# The data
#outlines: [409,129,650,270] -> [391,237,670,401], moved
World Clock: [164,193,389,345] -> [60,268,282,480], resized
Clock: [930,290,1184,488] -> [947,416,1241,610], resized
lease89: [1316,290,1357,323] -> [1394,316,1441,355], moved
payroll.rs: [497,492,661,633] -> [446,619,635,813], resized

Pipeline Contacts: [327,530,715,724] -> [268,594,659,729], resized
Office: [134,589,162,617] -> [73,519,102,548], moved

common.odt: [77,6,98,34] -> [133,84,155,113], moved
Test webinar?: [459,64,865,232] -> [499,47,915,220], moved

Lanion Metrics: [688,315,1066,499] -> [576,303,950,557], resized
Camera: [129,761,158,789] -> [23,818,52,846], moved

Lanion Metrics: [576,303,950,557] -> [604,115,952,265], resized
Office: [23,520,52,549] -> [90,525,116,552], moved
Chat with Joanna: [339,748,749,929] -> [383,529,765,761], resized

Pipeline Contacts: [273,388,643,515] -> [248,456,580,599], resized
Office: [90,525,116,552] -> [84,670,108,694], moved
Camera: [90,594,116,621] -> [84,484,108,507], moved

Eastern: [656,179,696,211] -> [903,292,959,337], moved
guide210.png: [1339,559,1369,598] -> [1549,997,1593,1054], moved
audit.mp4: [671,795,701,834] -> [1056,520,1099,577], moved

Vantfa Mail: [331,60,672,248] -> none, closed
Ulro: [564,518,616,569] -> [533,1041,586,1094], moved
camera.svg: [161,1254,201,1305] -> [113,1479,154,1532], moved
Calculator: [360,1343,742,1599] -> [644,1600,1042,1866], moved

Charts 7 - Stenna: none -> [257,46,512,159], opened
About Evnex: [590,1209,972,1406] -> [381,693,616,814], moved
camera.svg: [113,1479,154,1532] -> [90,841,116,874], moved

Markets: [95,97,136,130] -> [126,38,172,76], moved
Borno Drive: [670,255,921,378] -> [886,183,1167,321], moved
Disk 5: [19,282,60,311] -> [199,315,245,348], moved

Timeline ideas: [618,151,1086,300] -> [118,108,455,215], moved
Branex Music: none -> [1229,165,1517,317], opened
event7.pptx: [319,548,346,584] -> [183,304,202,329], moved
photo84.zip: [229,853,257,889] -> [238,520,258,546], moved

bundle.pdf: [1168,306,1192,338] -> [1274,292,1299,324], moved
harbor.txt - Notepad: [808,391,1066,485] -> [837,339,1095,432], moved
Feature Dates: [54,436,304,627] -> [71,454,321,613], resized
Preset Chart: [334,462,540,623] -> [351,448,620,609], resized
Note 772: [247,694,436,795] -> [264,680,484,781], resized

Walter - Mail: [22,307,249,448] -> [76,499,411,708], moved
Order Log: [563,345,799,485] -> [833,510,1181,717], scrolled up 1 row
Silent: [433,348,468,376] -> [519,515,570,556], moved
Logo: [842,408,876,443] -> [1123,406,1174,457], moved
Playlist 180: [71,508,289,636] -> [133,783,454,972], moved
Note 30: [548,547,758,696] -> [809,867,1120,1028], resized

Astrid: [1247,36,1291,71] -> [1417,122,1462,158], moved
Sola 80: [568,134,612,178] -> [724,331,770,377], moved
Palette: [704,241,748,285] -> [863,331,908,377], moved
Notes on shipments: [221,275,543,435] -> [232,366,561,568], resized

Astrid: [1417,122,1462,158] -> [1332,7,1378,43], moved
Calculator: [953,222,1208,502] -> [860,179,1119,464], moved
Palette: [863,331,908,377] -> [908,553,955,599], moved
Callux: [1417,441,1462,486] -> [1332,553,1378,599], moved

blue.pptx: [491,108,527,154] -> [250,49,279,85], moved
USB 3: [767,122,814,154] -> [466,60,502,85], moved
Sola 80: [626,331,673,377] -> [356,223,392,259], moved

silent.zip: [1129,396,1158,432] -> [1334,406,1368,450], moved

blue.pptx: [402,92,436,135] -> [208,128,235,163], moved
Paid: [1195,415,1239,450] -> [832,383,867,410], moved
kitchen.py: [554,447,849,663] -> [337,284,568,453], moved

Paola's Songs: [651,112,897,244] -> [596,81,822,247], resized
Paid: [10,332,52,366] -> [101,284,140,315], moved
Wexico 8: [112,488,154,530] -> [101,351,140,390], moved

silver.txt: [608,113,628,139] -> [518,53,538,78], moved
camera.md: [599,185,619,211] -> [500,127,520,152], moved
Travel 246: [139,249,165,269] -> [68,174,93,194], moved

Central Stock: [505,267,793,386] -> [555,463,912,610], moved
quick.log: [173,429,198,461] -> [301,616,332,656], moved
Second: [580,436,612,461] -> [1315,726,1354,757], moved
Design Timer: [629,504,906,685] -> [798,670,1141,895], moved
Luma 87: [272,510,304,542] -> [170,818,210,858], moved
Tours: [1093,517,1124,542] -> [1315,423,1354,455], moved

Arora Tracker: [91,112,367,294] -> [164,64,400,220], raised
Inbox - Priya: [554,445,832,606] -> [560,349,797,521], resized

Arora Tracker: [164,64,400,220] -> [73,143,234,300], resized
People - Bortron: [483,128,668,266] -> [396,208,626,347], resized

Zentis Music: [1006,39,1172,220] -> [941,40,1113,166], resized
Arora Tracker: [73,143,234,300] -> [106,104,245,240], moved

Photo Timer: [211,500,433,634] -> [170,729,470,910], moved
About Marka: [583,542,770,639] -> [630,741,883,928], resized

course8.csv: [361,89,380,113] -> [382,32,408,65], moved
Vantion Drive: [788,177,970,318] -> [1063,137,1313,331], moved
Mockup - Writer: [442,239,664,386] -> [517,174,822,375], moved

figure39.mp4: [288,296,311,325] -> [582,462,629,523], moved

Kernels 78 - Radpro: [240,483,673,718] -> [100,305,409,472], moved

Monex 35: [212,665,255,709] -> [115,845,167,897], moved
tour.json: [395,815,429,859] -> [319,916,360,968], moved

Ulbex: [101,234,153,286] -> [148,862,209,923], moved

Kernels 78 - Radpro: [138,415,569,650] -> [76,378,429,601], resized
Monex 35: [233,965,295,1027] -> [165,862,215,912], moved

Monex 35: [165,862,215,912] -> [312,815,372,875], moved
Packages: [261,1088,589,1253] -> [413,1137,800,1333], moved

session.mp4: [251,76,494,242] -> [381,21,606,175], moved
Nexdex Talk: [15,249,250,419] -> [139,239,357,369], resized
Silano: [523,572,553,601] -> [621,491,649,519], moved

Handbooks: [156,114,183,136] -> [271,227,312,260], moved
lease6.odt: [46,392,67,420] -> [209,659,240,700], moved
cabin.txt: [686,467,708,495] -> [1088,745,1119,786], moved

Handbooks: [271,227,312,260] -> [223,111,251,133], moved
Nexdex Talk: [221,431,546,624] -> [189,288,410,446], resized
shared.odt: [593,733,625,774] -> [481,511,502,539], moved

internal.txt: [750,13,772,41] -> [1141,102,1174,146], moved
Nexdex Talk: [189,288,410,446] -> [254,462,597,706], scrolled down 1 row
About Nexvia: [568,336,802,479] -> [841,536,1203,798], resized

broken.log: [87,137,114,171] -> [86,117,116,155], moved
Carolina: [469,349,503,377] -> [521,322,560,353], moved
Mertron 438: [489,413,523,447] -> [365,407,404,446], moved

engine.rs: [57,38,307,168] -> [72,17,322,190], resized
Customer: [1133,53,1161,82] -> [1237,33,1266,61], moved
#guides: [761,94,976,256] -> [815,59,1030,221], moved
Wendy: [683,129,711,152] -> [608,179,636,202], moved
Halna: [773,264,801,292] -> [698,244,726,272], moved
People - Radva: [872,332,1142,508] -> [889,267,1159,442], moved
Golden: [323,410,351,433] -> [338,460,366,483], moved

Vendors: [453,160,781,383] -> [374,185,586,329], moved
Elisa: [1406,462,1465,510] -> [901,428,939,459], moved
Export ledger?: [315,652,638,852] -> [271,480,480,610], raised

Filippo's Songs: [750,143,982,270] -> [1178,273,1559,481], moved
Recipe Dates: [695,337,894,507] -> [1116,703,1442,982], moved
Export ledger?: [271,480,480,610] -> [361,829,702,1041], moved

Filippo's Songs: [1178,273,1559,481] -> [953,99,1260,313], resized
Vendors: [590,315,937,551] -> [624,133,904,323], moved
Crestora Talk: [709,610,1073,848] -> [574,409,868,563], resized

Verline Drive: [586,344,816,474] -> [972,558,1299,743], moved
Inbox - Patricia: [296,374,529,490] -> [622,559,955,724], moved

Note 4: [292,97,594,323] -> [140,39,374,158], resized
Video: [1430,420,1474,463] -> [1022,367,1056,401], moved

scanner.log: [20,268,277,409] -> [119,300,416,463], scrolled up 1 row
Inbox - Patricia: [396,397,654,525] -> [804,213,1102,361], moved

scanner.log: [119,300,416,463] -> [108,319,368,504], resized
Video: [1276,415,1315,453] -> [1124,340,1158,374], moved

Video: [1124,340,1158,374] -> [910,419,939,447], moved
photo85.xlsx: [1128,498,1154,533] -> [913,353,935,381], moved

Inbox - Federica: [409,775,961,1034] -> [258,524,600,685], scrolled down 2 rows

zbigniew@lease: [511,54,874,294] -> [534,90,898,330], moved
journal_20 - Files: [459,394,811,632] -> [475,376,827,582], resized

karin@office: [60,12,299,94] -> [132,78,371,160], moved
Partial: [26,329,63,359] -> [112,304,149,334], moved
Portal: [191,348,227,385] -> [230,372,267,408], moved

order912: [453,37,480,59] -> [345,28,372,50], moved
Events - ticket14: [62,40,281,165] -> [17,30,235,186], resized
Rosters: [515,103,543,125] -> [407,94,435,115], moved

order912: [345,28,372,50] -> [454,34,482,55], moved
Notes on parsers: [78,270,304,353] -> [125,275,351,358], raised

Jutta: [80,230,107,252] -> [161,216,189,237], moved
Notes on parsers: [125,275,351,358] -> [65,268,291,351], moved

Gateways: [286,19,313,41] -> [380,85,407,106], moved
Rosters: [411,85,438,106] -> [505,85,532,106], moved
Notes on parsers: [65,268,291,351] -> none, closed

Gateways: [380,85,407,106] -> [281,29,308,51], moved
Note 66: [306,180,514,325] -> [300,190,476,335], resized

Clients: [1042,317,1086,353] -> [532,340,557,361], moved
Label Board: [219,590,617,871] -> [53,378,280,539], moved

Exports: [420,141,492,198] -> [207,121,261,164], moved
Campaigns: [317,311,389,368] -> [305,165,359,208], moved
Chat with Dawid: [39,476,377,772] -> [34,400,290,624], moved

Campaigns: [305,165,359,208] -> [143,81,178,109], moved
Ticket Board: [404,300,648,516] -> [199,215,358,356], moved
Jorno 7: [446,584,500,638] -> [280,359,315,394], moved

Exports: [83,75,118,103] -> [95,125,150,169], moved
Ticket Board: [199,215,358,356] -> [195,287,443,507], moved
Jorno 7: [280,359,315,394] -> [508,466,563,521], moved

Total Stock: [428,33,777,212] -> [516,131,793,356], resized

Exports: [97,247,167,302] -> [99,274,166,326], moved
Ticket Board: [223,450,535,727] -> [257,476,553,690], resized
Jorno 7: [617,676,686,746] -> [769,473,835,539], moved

# What the task asks
Look above for the line containing "Nexdex Talk: [189,288,410,446]". Output from there through the line containing "engine.rs: [57,38,307,168] ->", exactly and inclusively.

# Solved exercise
Nexdex Talk: [189,288,410,446] -> [254,462,597,706], scrolled down 1 row
About Nexvia: [568,336,802,479] -> [841,536,1203,798], resized

broken.log: [87,137,114,171] -> [86,117,116,155], moved
Carolina: [469,349,503,377] -> [521,322,560,353], moved
Mertron 438: [489,413,523,447] -> [365,407,404,446], moved

engine.rs: [57,38,307,168] -> [72,17,322,190], resized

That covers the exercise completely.